▸ Exercise instructions: Could you tally the lines of the entries that carry the string "button"? Reply with the number and nothing more.

▸ Data for the task:
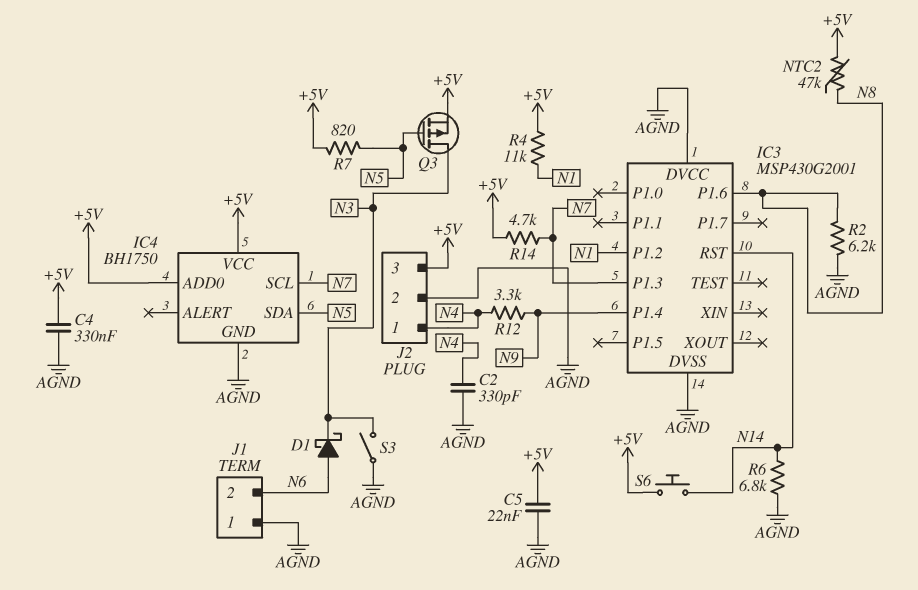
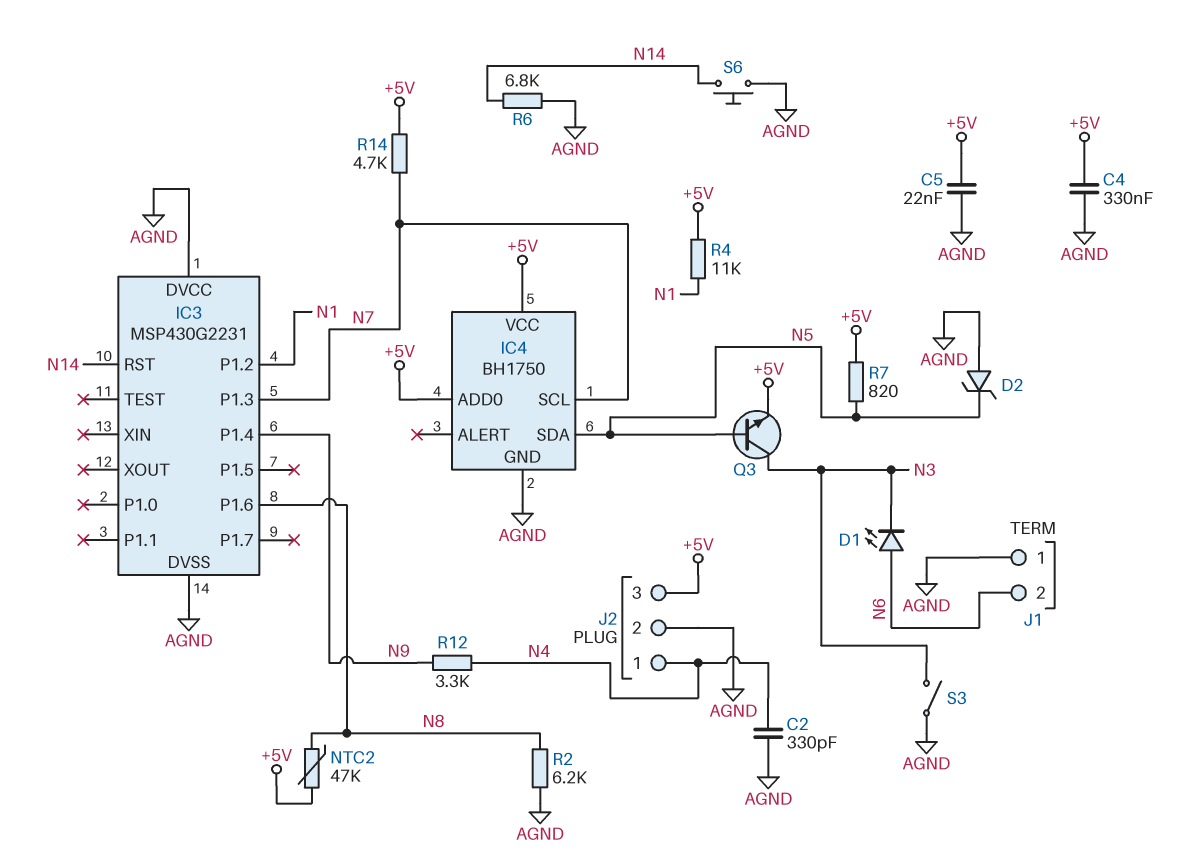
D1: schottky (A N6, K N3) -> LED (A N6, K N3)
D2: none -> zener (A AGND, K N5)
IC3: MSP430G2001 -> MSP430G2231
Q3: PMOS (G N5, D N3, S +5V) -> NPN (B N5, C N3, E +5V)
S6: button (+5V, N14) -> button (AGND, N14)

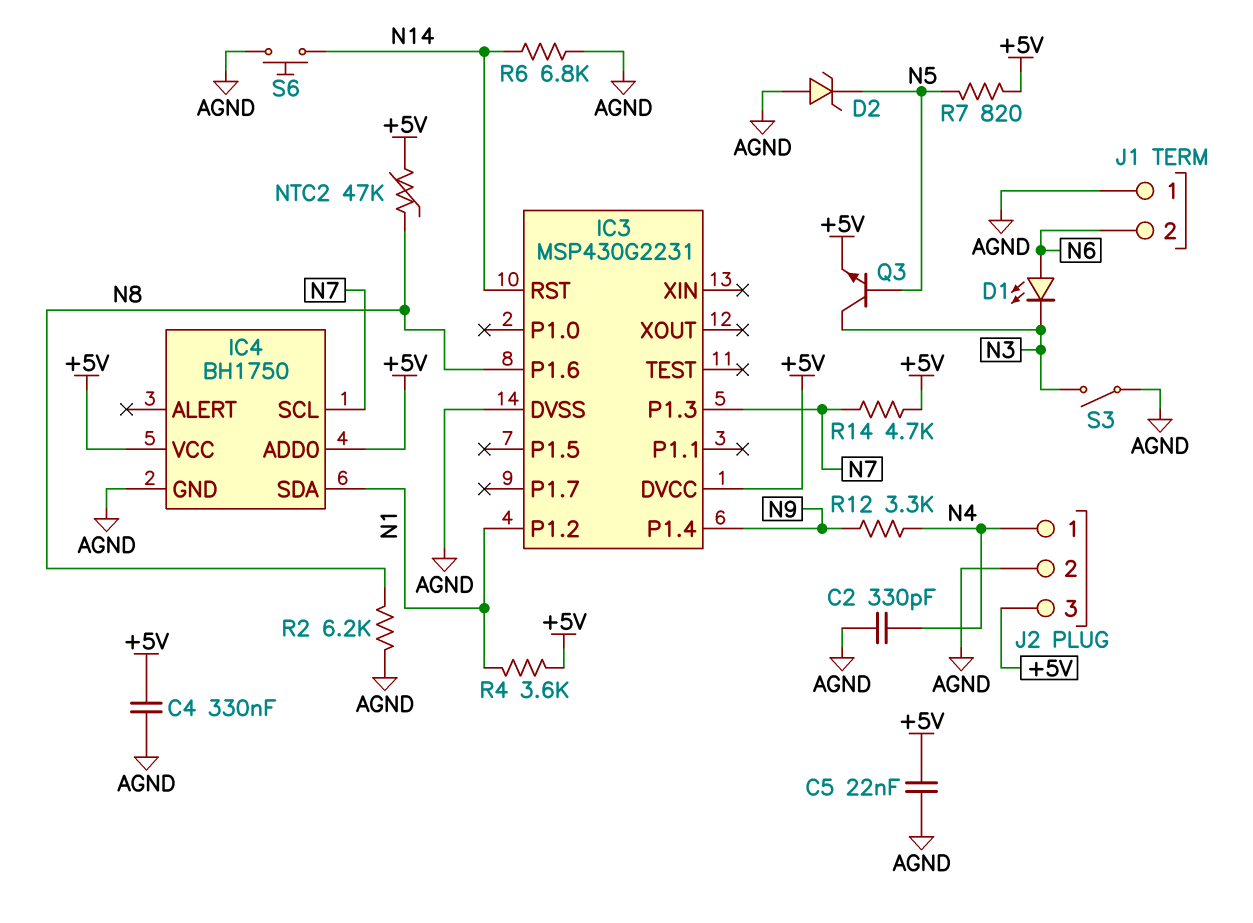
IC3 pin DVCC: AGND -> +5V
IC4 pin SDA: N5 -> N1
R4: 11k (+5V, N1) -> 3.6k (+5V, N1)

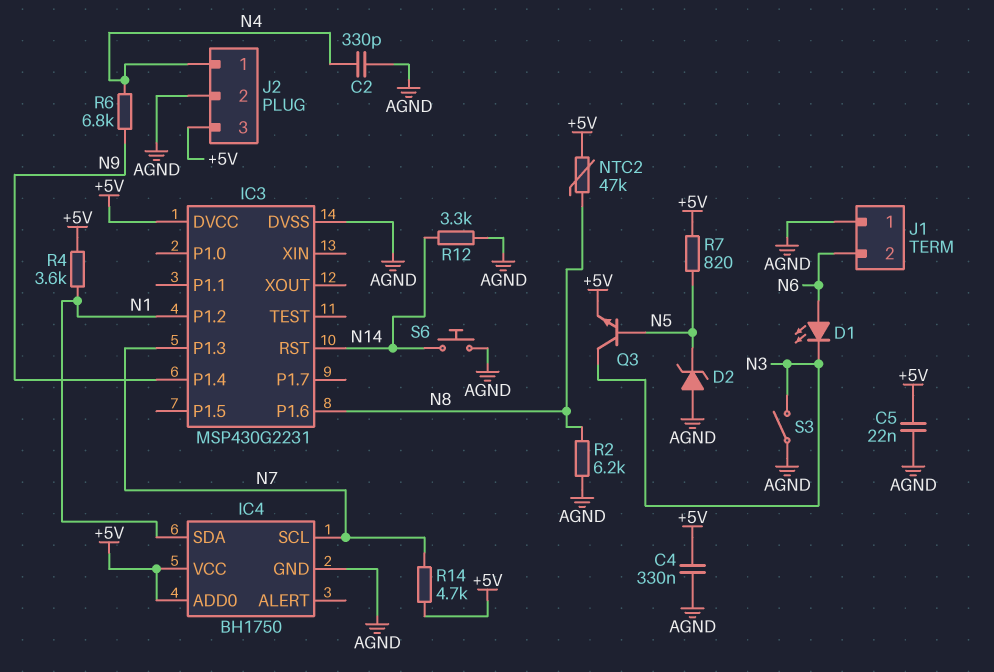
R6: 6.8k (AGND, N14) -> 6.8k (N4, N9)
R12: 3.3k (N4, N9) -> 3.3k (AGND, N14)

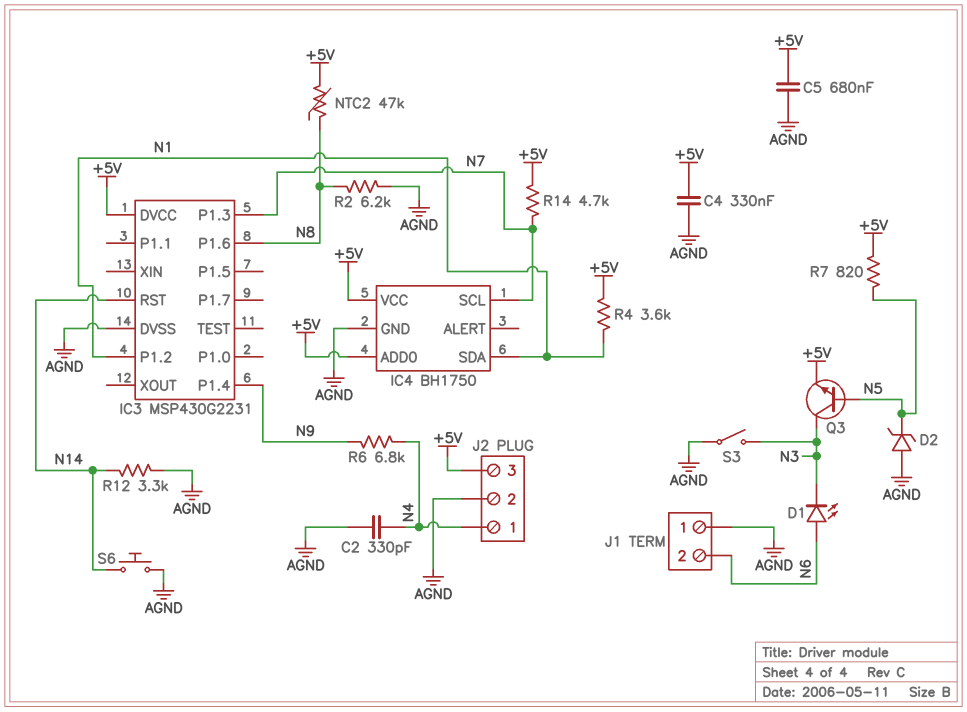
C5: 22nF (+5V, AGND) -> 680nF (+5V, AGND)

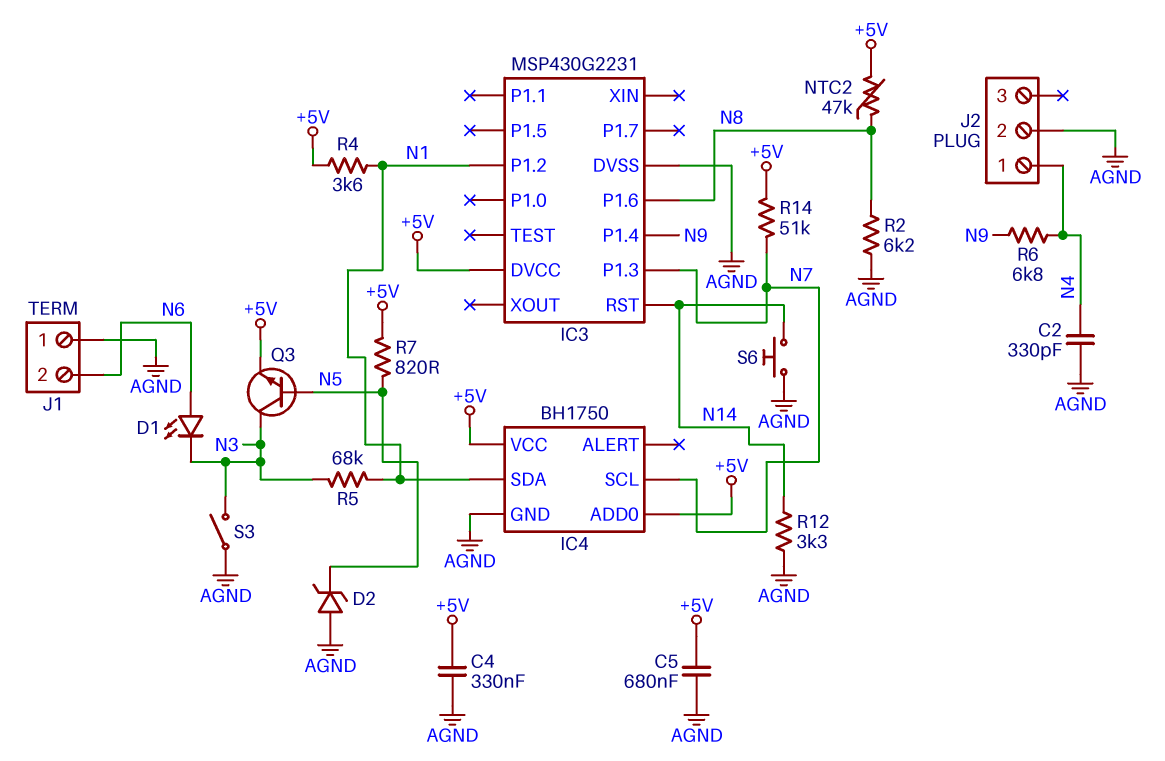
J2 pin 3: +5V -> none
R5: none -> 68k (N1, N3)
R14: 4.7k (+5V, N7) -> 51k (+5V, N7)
--
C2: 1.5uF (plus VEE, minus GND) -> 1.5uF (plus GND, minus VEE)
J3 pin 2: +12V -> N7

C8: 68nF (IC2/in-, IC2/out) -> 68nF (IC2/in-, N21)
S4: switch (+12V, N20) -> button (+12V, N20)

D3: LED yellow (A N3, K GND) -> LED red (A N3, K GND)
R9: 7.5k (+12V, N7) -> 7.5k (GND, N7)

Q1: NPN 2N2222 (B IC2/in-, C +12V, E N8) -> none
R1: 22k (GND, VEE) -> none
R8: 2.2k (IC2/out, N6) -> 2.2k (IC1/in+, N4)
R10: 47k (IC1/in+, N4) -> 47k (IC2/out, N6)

▸ Response area: 2